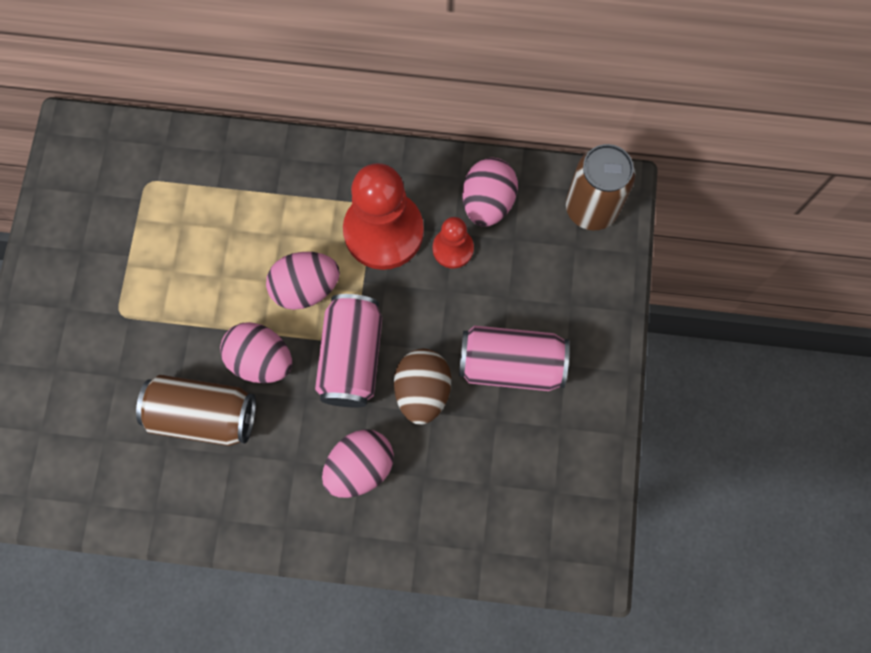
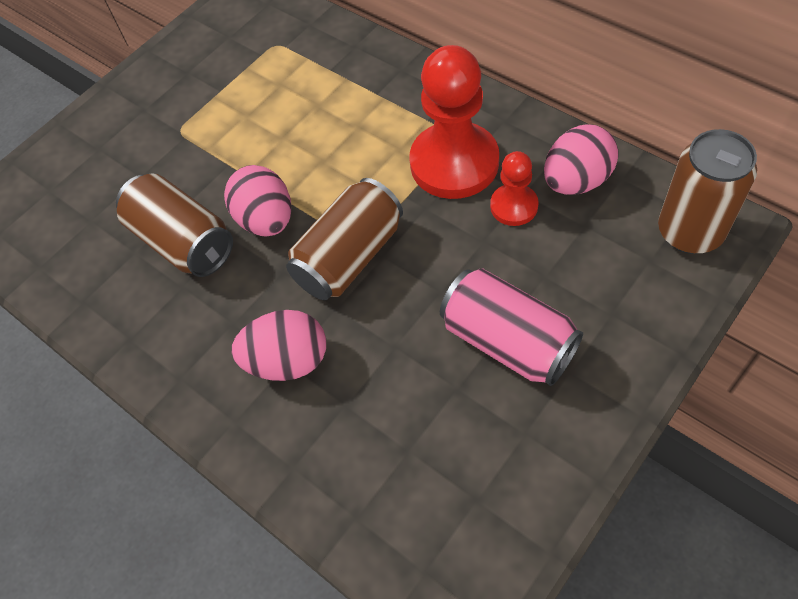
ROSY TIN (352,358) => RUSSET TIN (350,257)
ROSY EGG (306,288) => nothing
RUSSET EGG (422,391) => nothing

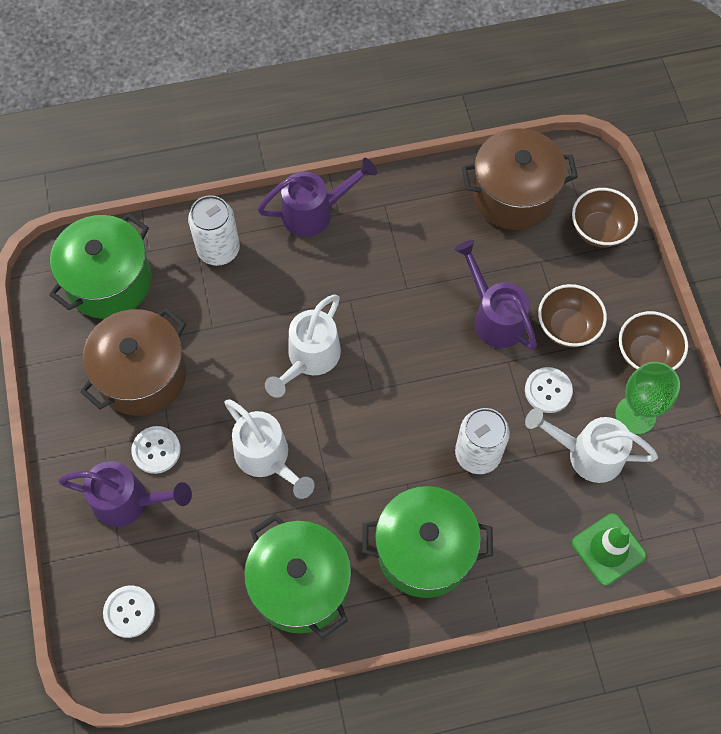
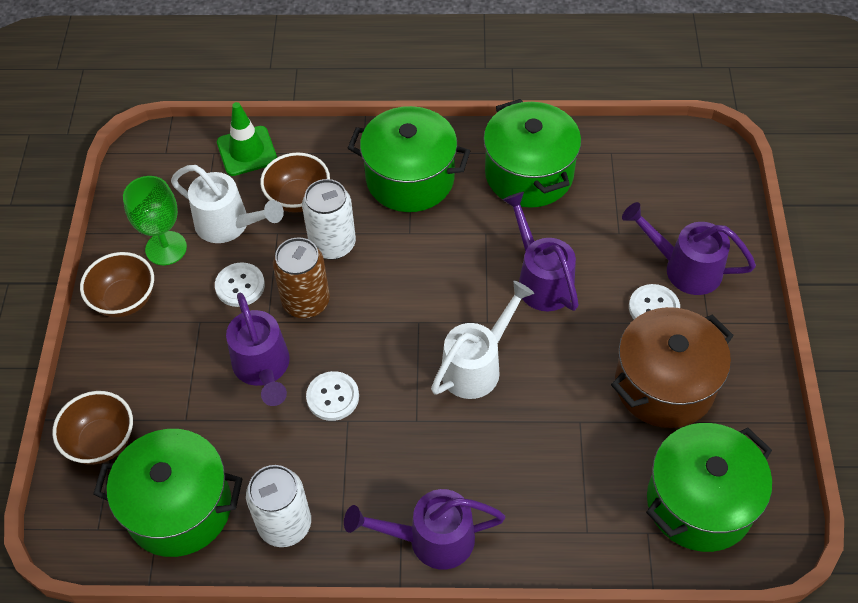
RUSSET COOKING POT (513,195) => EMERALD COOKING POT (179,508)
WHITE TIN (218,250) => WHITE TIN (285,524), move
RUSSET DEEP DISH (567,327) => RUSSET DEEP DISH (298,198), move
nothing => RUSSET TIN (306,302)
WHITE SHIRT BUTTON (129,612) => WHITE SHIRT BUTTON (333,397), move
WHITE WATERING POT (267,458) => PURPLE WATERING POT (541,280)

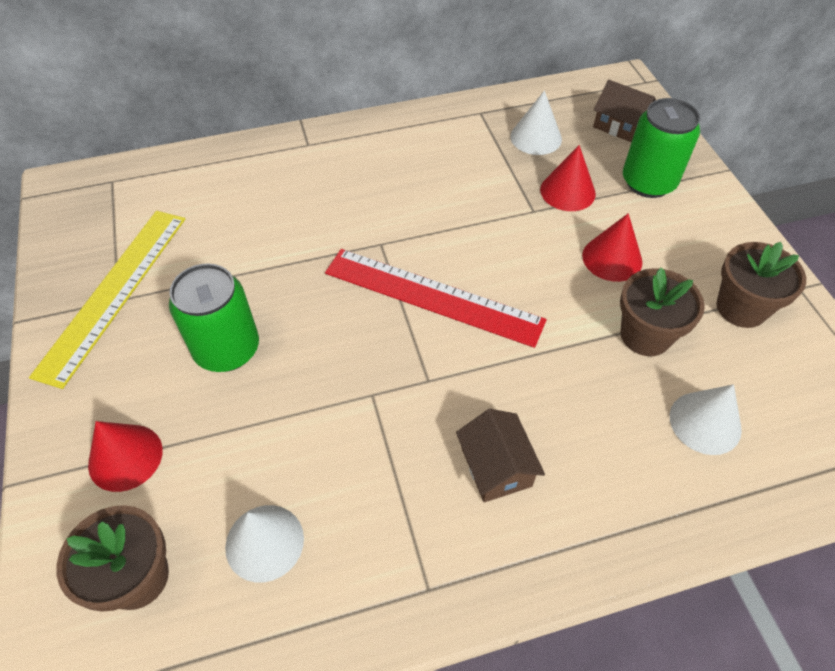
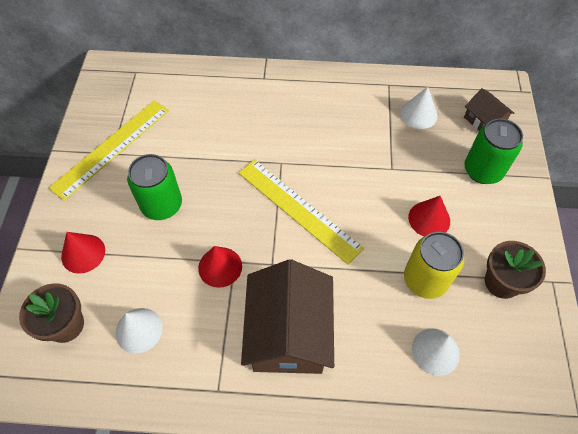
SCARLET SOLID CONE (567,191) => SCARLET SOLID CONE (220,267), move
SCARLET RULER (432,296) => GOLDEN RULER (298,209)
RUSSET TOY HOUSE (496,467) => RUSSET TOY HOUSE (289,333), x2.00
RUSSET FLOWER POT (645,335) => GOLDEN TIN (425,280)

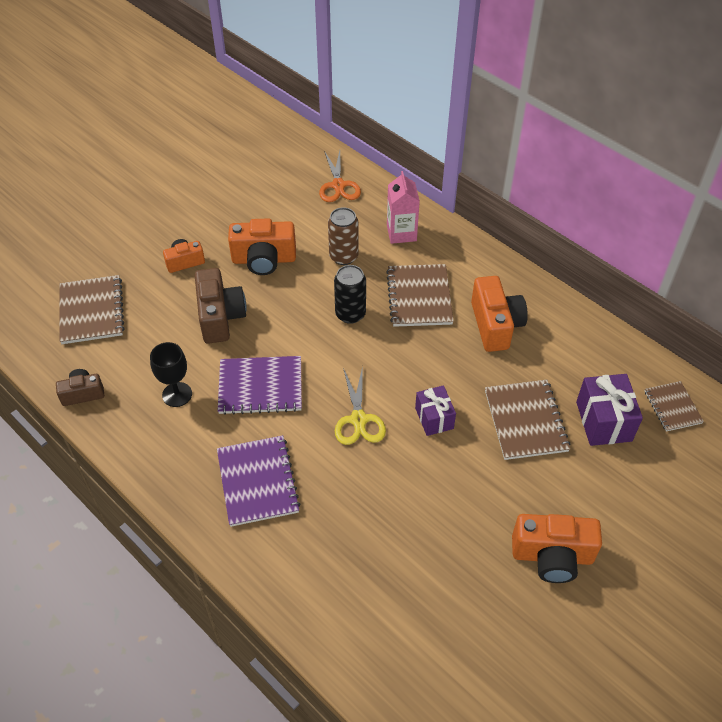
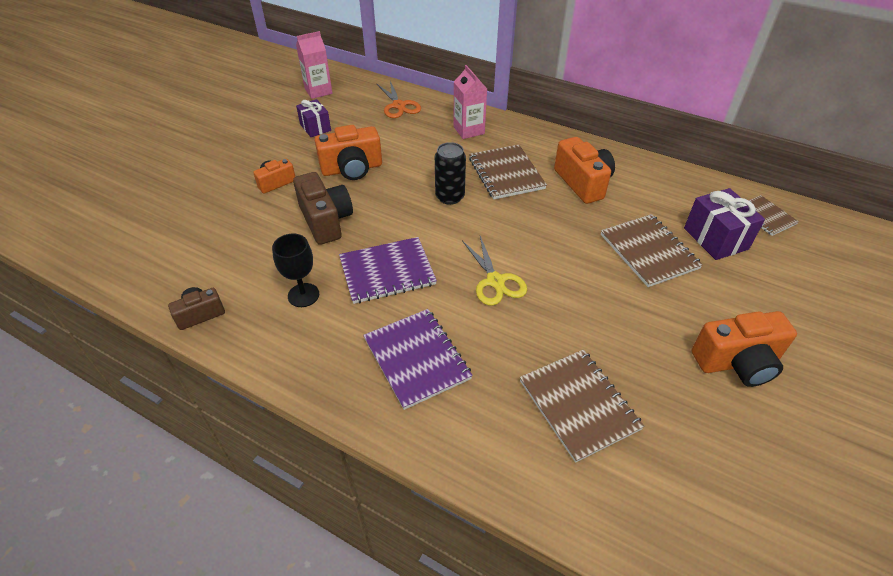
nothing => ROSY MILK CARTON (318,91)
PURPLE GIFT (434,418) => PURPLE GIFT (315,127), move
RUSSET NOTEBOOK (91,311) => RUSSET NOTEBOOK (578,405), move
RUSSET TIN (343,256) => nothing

* * *

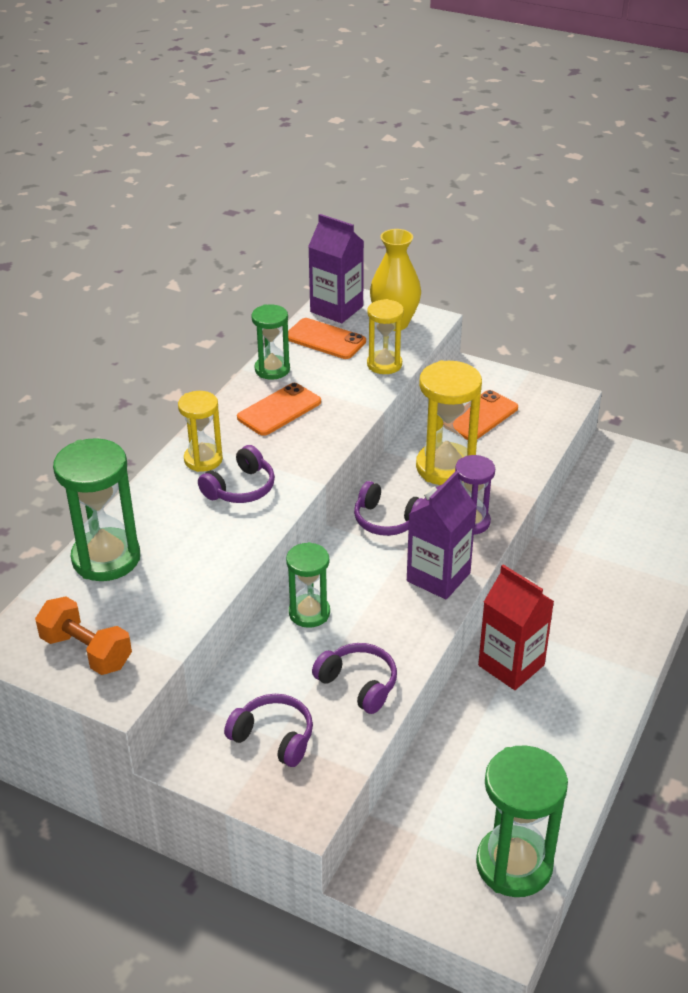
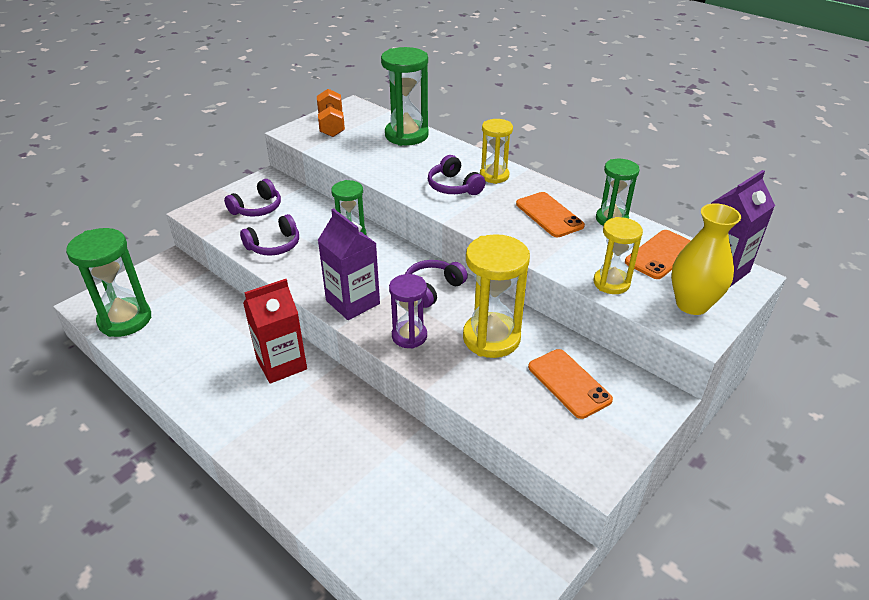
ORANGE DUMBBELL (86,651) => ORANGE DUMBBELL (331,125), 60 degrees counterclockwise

...

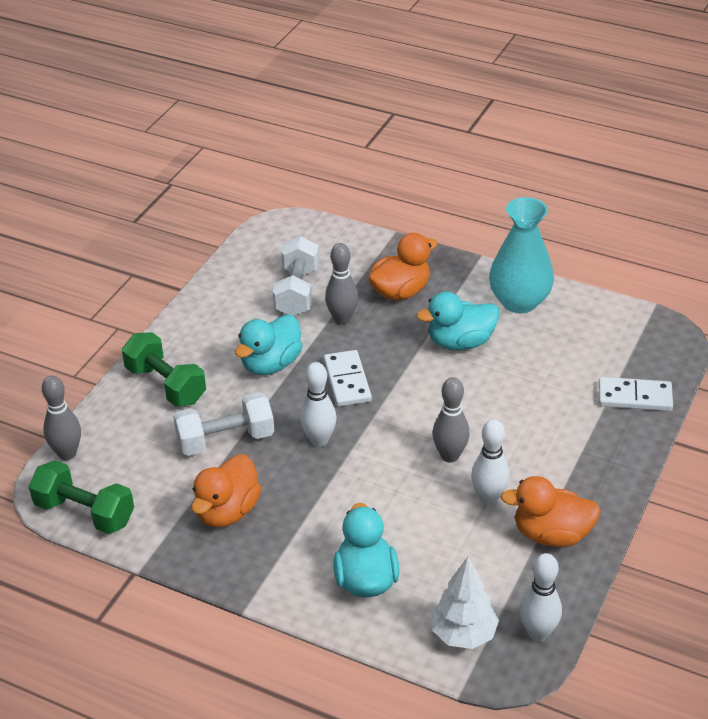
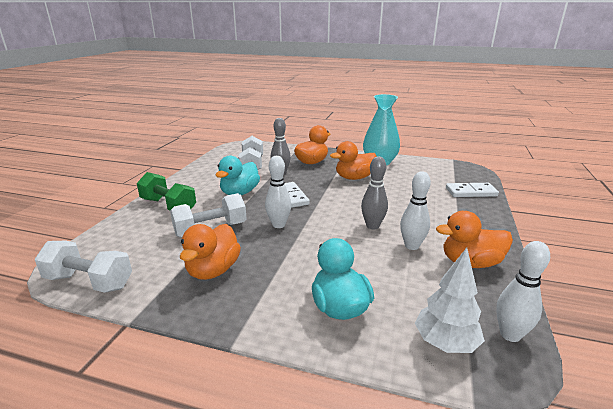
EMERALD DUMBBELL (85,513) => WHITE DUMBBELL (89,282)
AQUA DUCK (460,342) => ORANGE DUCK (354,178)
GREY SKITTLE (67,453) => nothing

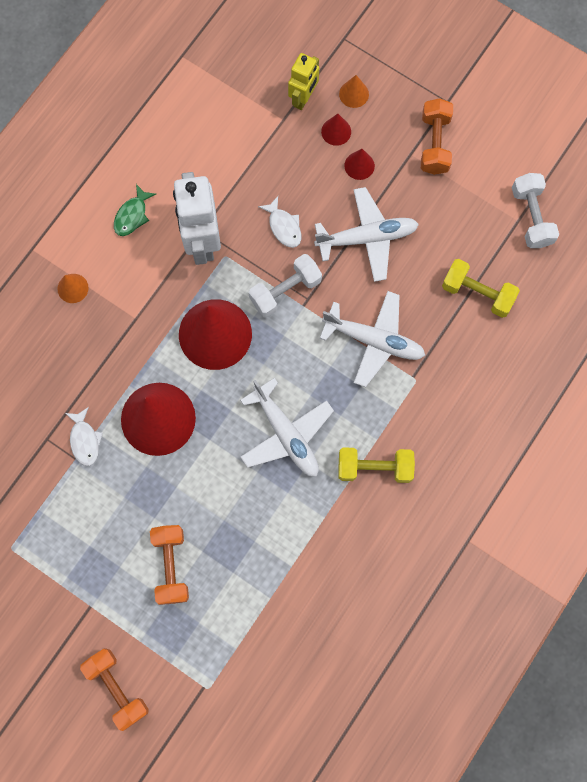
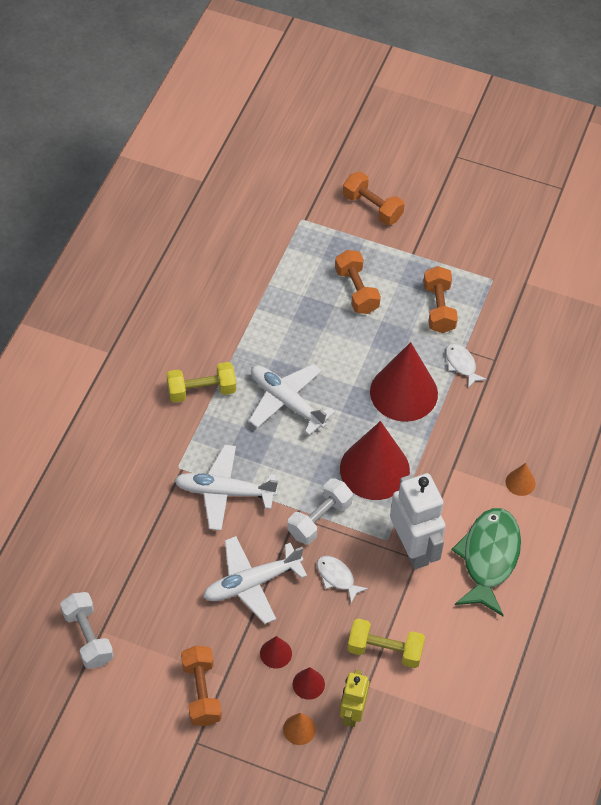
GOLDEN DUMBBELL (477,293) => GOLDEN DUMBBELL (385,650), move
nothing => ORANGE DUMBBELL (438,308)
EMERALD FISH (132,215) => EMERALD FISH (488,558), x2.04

- **Exercise requirements**: Which part of the entries opens with the line containing "ROSY TIN (352,358) => RUSSET TIN (350,257)" and closes with the line containing "nothing => RUSSET TIN (306,302)"? Output that part exactly, ends included, pictures excluded.

- **Exercise solution**:
ROSY TIN (352,358) => RUSSET TIN (350,257)
ROSY EGG (306,288) => nothing
RUSSET EGG (422,391) => nothing

RUSSET COOKING POT (513,195) => EMERALD COOKING POT (179,508)
WHITE TIN (218,250) => WHITE TIN (285,524), move
RUSSET DEEP DISH (567,327) => RUSSET DEEP DISH (298,198), move
nothing => RUSSET TIN (306,302)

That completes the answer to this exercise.